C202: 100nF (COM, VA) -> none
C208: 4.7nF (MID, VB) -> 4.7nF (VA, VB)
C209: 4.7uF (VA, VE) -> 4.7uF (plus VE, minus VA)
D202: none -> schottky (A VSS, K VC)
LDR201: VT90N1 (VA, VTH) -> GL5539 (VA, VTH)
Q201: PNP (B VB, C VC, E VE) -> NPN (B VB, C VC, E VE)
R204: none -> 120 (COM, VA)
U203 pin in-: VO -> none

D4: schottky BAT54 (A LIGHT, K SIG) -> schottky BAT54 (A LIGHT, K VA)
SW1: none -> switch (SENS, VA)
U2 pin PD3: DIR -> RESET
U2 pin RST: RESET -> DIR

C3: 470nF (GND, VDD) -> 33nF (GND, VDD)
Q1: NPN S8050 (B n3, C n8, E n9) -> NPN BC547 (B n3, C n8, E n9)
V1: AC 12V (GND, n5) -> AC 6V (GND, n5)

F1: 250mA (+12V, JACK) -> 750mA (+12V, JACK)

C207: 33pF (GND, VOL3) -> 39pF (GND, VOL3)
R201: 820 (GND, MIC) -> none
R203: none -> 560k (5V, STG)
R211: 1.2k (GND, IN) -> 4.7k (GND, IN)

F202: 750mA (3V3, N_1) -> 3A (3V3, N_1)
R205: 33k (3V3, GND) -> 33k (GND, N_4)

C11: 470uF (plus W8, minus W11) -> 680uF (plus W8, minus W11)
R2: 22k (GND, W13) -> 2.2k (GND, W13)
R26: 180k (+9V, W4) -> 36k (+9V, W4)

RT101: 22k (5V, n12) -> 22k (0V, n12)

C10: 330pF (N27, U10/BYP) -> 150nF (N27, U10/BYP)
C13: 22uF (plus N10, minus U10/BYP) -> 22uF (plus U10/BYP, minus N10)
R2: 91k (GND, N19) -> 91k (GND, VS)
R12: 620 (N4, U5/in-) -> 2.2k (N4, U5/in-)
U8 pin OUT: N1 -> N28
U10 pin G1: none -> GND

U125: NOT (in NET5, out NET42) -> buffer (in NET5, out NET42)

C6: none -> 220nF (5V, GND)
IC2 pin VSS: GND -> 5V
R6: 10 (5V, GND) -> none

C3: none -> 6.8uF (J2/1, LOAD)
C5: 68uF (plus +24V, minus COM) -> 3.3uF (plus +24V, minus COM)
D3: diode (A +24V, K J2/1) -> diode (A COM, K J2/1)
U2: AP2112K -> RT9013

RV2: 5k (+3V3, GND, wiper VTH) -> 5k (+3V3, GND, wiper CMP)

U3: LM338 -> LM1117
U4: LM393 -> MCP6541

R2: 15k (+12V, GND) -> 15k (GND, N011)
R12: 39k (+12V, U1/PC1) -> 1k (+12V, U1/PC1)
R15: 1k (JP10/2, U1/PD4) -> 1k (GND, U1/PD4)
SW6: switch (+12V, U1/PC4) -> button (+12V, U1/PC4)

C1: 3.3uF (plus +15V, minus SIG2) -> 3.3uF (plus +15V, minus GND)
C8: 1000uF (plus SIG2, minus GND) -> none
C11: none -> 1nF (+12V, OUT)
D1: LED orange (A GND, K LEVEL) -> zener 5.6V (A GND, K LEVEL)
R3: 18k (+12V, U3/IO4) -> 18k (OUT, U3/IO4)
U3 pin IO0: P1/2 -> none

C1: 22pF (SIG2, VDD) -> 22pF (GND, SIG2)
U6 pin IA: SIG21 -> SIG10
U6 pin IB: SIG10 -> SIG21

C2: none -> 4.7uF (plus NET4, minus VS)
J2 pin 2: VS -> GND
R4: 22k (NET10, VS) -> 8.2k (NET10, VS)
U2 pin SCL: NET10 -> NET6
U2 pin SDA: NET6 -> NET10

#### [WHAT YOU NEED TO DO]
All of the material must be reproduced exactly.

#### [EXERCISE SOLUTION]
C202: 100nF (COM, VA) -> none
C208: 4.7nF (MID, VB) -> 4.7nF (VA, VB)
C209: 4.7uF (VA, VE) -> 4.7uF (plus VE, minus VA)
D202: none -> schottky (A VSS, K VC)
LDR201: VT90N1 (VA, VTH) -> GL5539 (VA, VTH)
Q201: PNP (B VB, C VC, E VE) -> NPN (B VB, C VC, E VE)
R204: none -> 120 (COM, VA)
U203 pin in-: VO -> none

D4: schottky BAT54 (A LIGHT, K SIG) -> schottky BAT54 (A LIGHT, K VA)
SW1: none -> switch (SENS, VA)
U2 pin PD3: DIR -> RESET
U2 pin RST: RESET -> DIR

C3: 470nF (GND, VDD) -> 33nF (GND, VDD)
Q1: NPN S8050 (B n3, C n8, E n9) -> NPN BC547 (B n3, C n8, E n9)
V1: AC 12V (GND, n5) -> AC 6V (GND, n5)

F1: 250mA (+12V, JACK) -> 750mA (+12V, JACK)

C207: 33pF (GND, VOL3) -> 39pF (GND, VOL3)
R201: 820 (GND, MIC) -> none
R203: none -> 560k (5V, STG)
R211: 1.2k (GND, IN) -> 4.7k (GND, IN)

F202: 750mA (3V3, N_1) -> 3A (3V3, N_1)
R205: 33k (3V3, GND) -> 33k (GND, N_4)

C11: 470uF (plus W8, minus W11) -> 680uF (plus W8, minus W11)
R2: 22k (GND, W13) -> 2.2k (GND, W13)
R26: 180k (+9V, W4) -> 36k (+9V, W4)

RT101: 22k (5V, n12) -> 22k (0V, n12)

C10: 330pF (N27, U10/BYP) -> 150nF (N27, U10/BYP)
C13: 22uF (plus N10, minus U10/BYP) -> 22uF (plus U10/BYP, minus N10)
R2: 91k (GND, N19) -> 91k (GND, VS)
R12: 620 (N4, U5/in-) -> 2.2k (N4, U5/in-)
U8 pin OUT: N1 -> N28
U10 pin G1: none -> GND

U125: NOT (in NET5, out NET42) -> buffer (in NET5, out NET42)

C6: none -> 220nF (5V, GND)
IC2 pin VSS: GND -> 5V
R6: 10 (5V, GND) -> none

C3: none -> 6.8uF (J2/1, LOAD)
C5: 68uF (plus +24V, minus COM) -> 3.3uF (plus +24V, minus COM)
D3: diode (A +24V, K J2/1) -> diode (A COM, K J2/1)
U2: AP2112K -> RT9013

RV2: 5k (+3V3, GND, wiper VTH) -> 5k (+3V3, GND, wiper CMP)

U3: LM338 -> LM1117
U4: LM393 -> MCP6541

R2: 15k (+12V, GND) -> 15k (GND, N011)
R12: 39k (+12V, U1/PC1) -> 1k (+12V, U1/PC1)
R15: 1k (JP10/2, U1/PD4) -> 1k (GND, U1/PD4)
SW6: switch (+12V, U1/PC4) -> button (+12V, U1/PC4)

C1: 3.3uF (plus +15V, minus SIG2) -> 3.3uF (plus +15V, minus GND)
C8: 1000uF (plus SIG2, minus GND) -> none
C11: none -> 1nF (+12V, OUT)
D1: LED orange (A GND, K LEVEL) -> zener 5.6V (A GND, K LEVEL)
R3: 18k (+12V, U3/IO4) -> 18k (OUT, U3/IO4)
U3 pin IO0: P1/2 -> none

C1: 22pF (SIG2, VDD) -> 22pF (GND, SIG2)
U6 pin IA: SIG21 -> SIG10
U6 pin IB: SIG10 -> SIG21

C2: none -> 4.7uF (plus NET4, minus VS)
J2 pin 2: VS -> GND
R4: 22k (NET10, VS) -> 8.2k (NET10, VS)
U2 pin SCL: NET10 -> NET6
U2 pin SDA: NET6 -> NET10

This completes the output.